WORK TO BE COMPLETED ▸ Could you output only the lines from the one containing "R6: 33k (NET7, NET13) -> 33k (5V, NET13)" through the last line of the data, both included?

INFORMATION below:

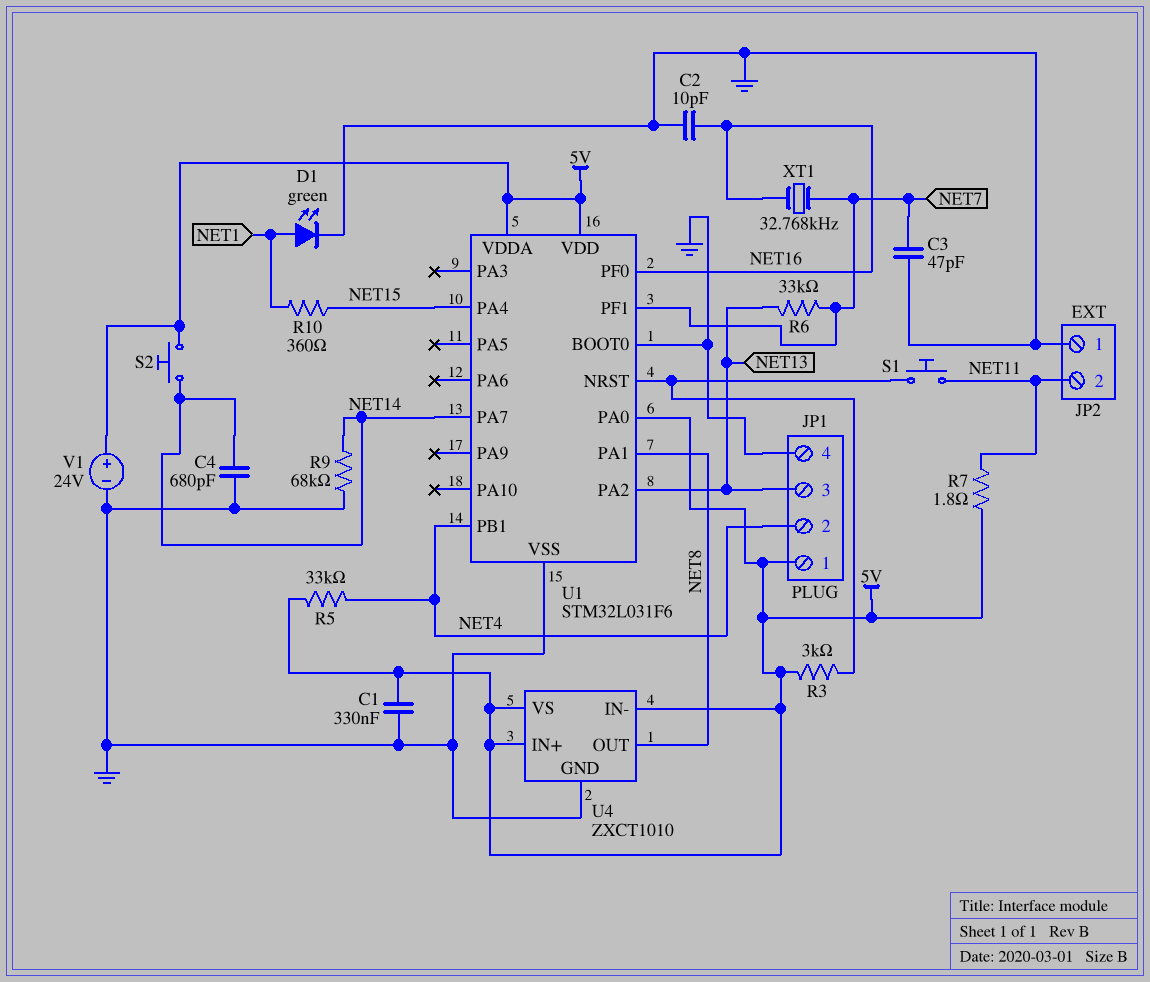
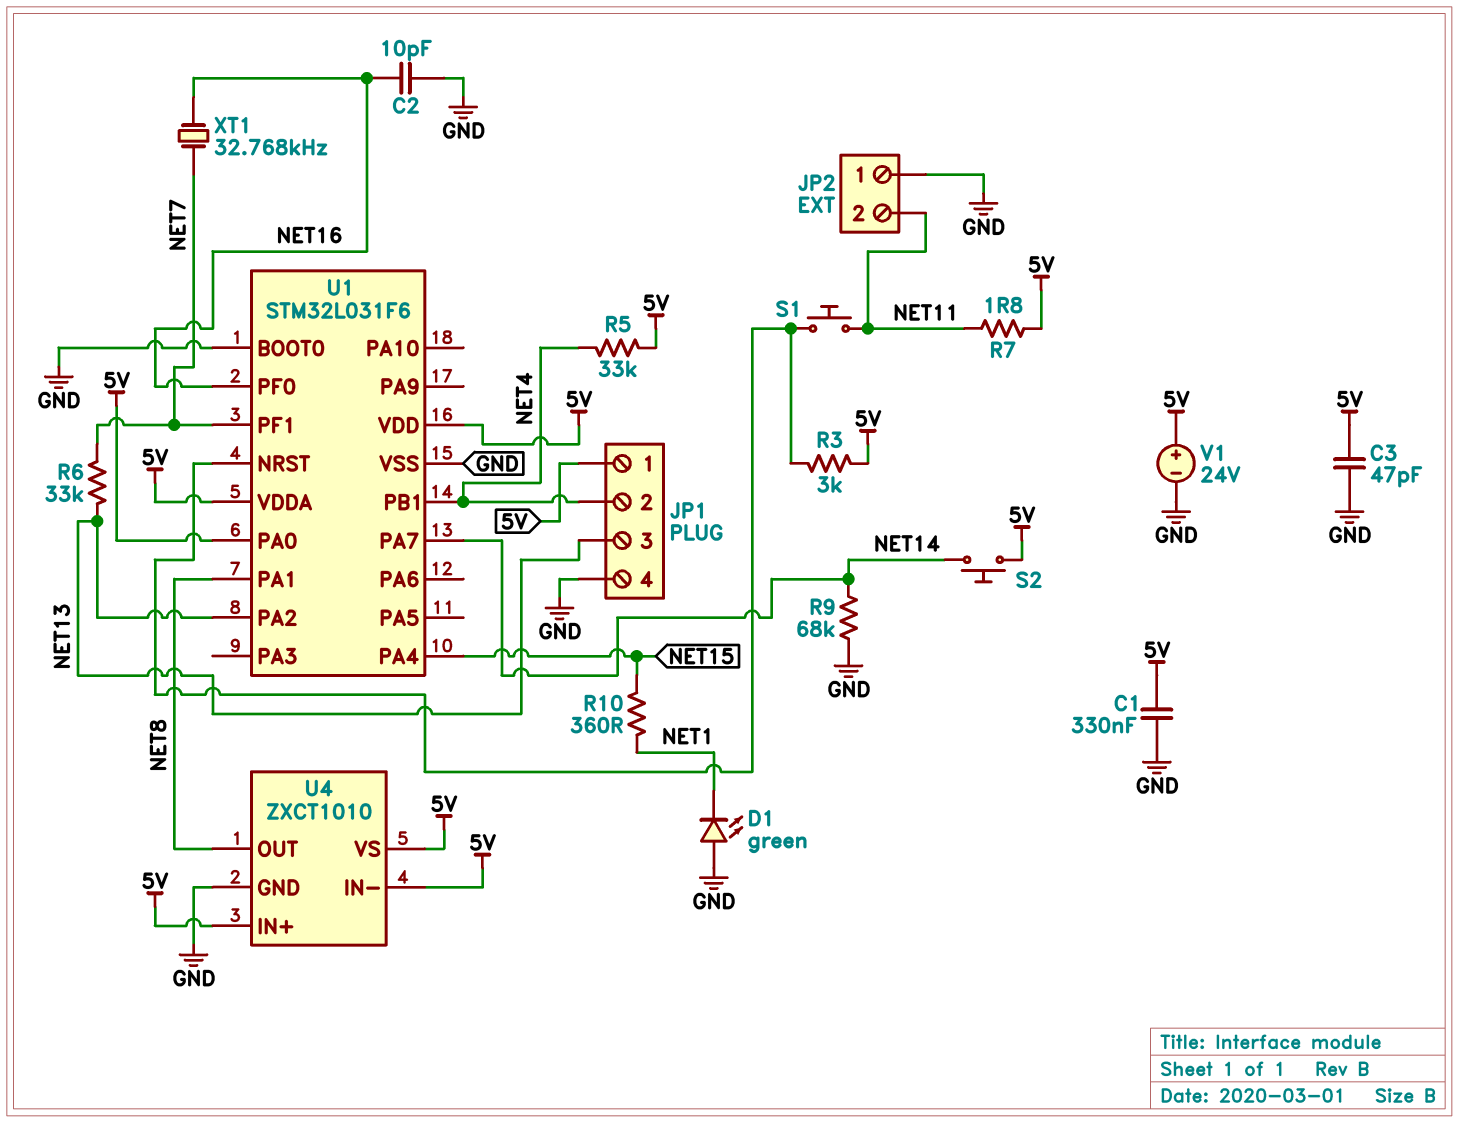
C3: 47pF (GND, NET7) -> 47pF (5V, GND)
C4: 680pF (GND, NET14) -> none
D1: LED green (A NET1, K GND) -> LED green (A GND, K NET1)

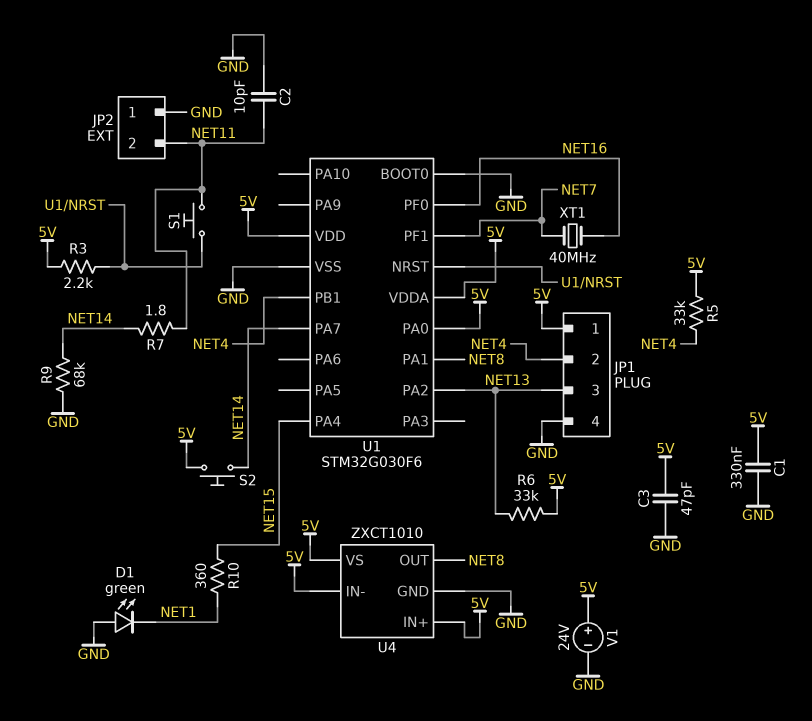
C2: 10pF (GND, NET16) -> 10pF (GND, NET11)
R3: 3k (5V, U1/NRST) -> 2.2k (5V, U1/NRST)
R6: 33k (NET7, NET13) -> 33k (5V, NET13)
R7: 1.8 (5V, NET11) -> 1.8 (NET11, NET14)
U1: STM32L031F6 -> STM32G030F6
XT1: 32.768kHz (NET7, NET16) -> 40MHz (NET7, NET16)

End of INFORMATION.

TASK SOLUTION ▸
R6: 33k (NET7, NET13) -> 33k (5V, NET13)
R7: 1.8 (5V, NET11) -> 1.8 (NET11, NET14)
U1: STM32L031F6 -> STM32G030F6
XT1: 32.768kHz (NET7, NET16) -> 40MHz (NET7, NET16)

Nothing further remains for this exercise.